(Exercise goal) Give the records again exactly, but drop the pictures.

(Object matching data)
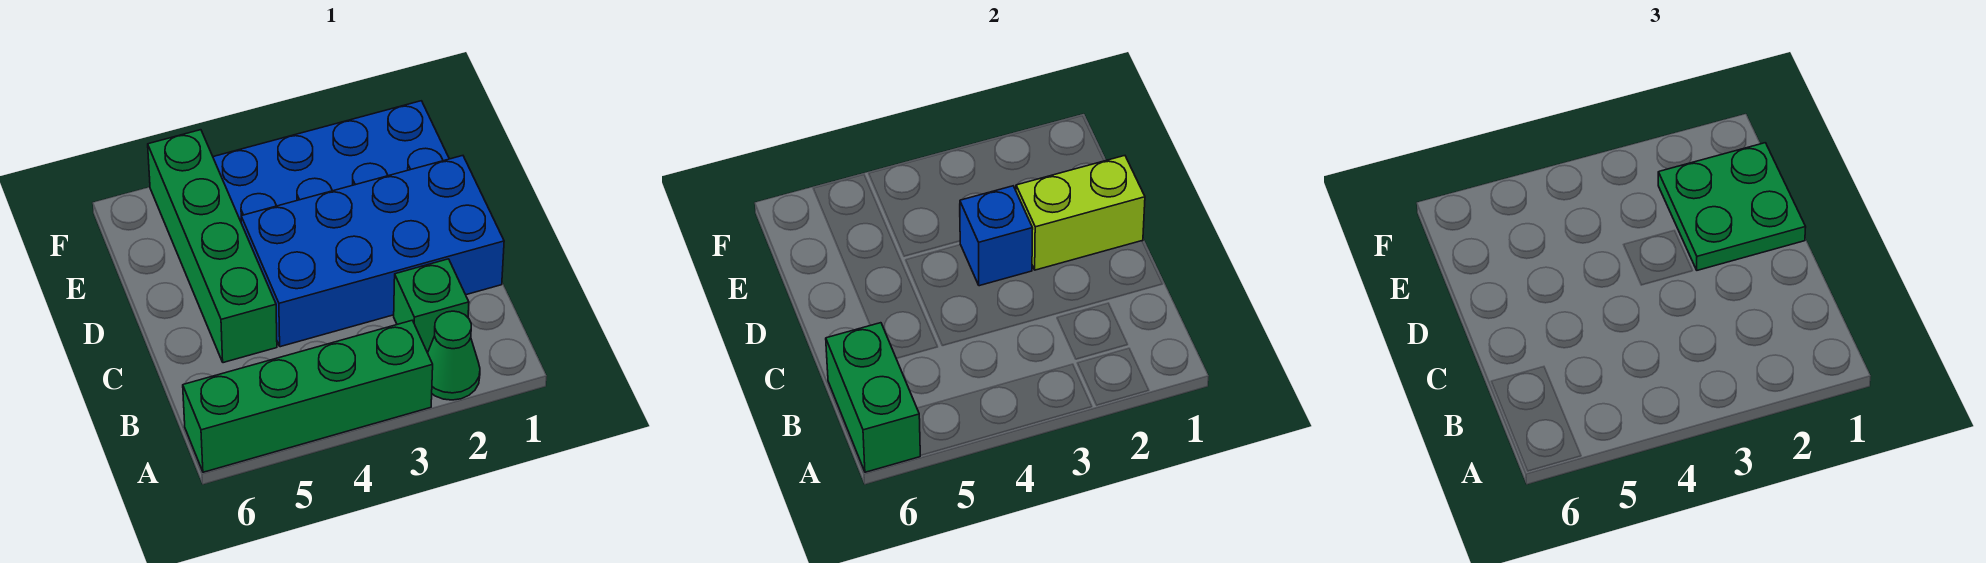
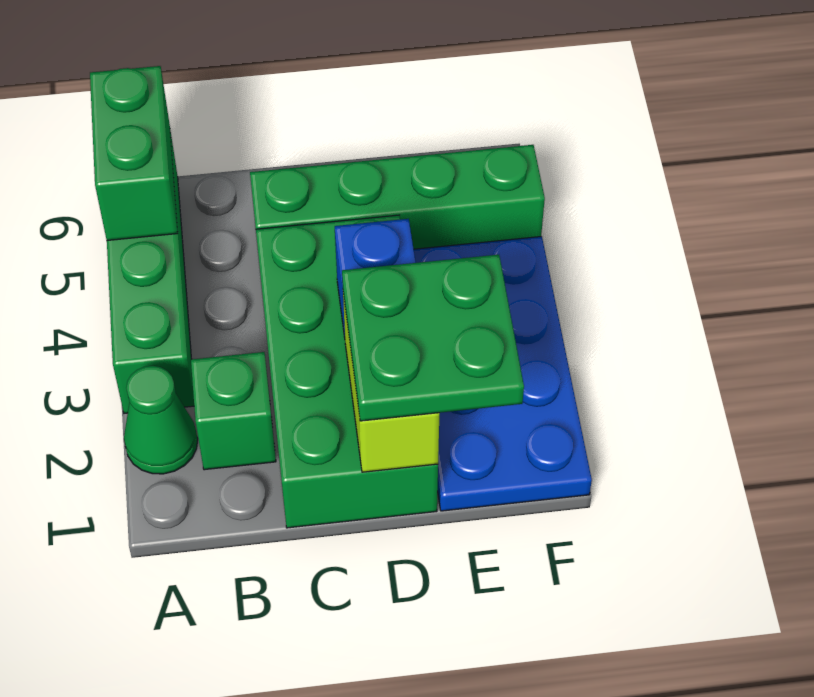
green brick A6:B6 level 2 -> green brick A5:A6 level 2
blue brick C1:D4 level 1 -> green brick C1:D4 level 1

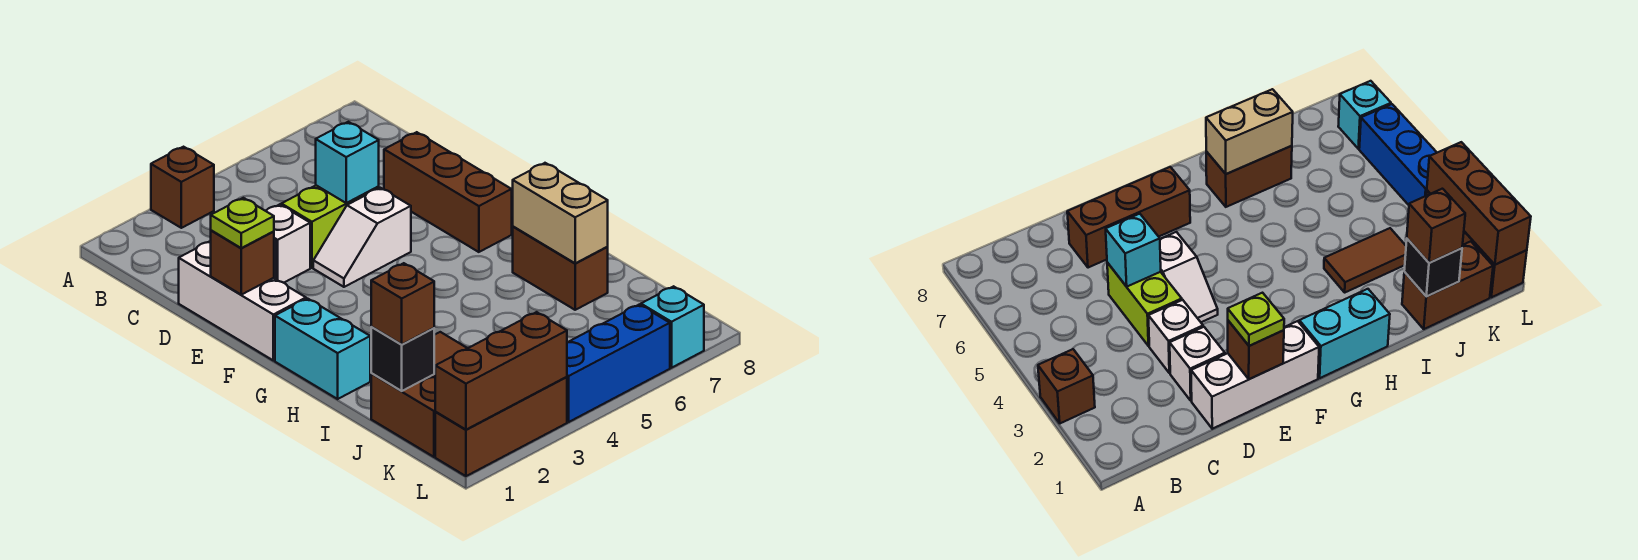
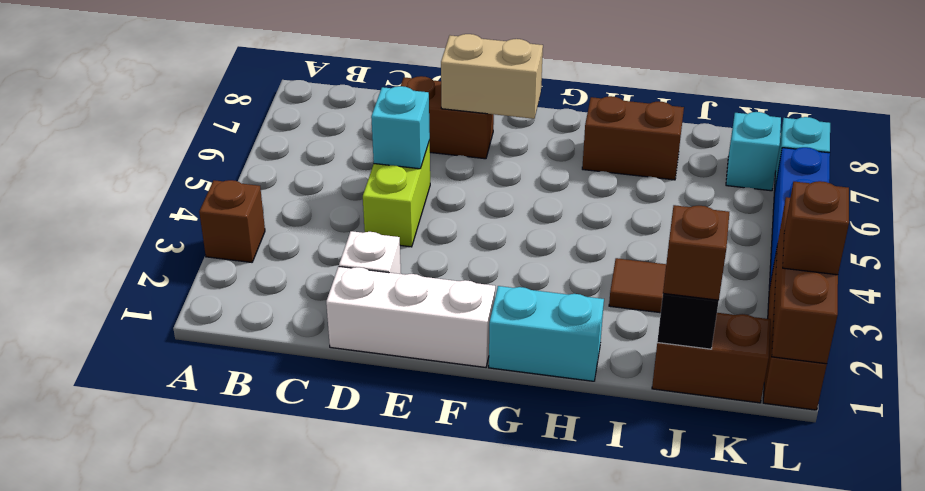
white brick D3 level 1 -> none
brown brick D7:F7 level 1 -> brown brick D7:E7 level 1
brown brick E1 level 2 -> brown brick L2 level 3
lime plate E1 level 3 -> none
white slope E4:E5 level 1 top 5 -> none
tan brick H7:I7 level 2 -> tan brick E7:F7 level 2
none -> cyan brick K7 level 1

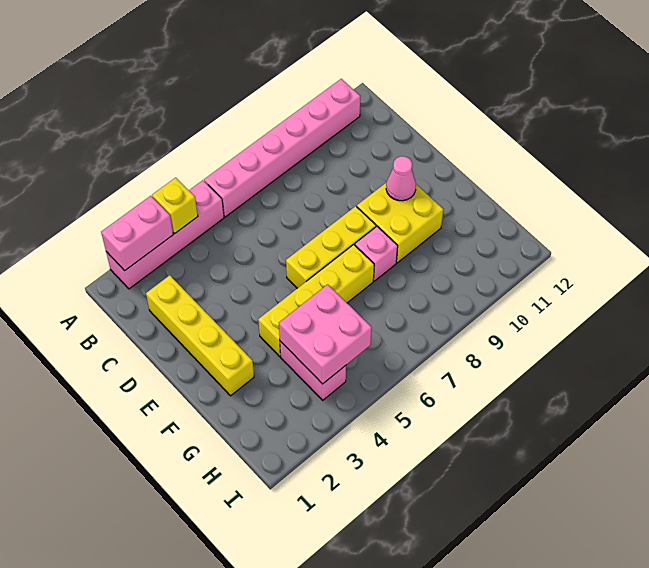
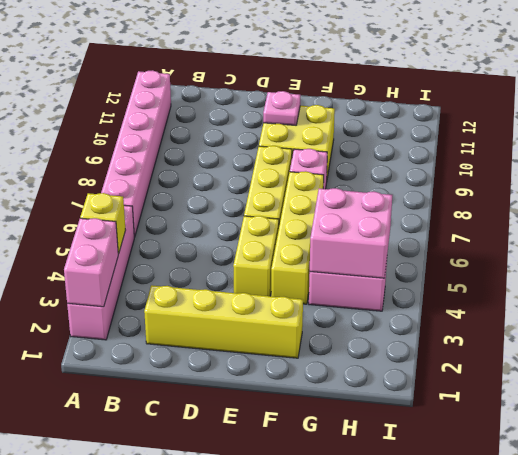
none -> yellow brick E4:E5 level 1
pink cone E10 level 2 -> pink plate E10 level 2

(Response area)
green brick A6:B6 level 2 -> green brick A5:A6 level 2
blue brick C1:D4 level 1 -> green brick C1:D4 level 1

white brick D3 level 1 -> none
brown brick D7:F7 level 1 -> brown brick D7:E7 level 1
brown brick E1 level 2 -> brown brick L2 level 3
lime plate E1 level 3 -> none
white slope E4:E5 level 1 top 5 -> none
tan brick H7:I7 level 2 -> tan brick E7:F7 level 2
none -> cyan brick K7 level 1

none -> yellow brick E4:E5 level 1
pink cone E10 level 2 -> pink plate E10 level 2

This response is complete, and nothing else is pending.